§ What the task requires
Return the records below line for line without changing a character, and leave out the picture.

— start of Dataset content —

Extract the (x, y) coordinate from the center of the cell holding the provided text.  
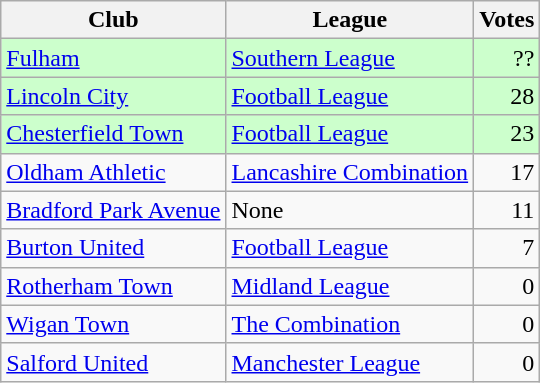
Lincoln City (114, 96)
Midland League (350, 286)
The Combination (350, 324)
None (350, 210)
Club (114, 20)
Rotherham Town (114, 286)
7 (507, 248)
Oldham Athletic (114, 172)
Votes (507, 20)
League (350, 20)
Fulham (114, 58)
17 (507, 172)
28 (507, 96)
Manchester League (350, 362)
Southern League (350, 58)
Burton United (114, 248)
Salford United (114, 362)
Chesterfield Town (114, 134)
Wigan Town (114, 324)
11 (507, 210)
?? (507, 58)
Bradford Park Avenue (114, 210)
Lancashire Combination (350, 172)
23 (507, 134)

— end of Dataset content —

§ Response
Extract the (x, y) coordinate from the center of the cell holding the provided text.  
Lincoln City (114, 96)
Midland League (350, 286)
The Combination (350, 324)
None (350, 210)
Club (114, 20)
Rotherham Town (114, 286)
7 (507, 248)
Oldham Athletic (114, 172)
Votes (507, 20)
League (350, 20)
Fulham (114, 58)
17 (507, 172)
28 (507, 96)
Manchester League (350, 362)
Southern League (350, 58)
Burton United (114, 248)
Salford United (114, 362)
Chesterfield Town (114, 134)
Wigan Town (114, 324)
11 (507, 210)
?? (507, 58)
Bradford Park Avenue (114, 210)
Lancashire Combination (350, 172)
23 (507, 134)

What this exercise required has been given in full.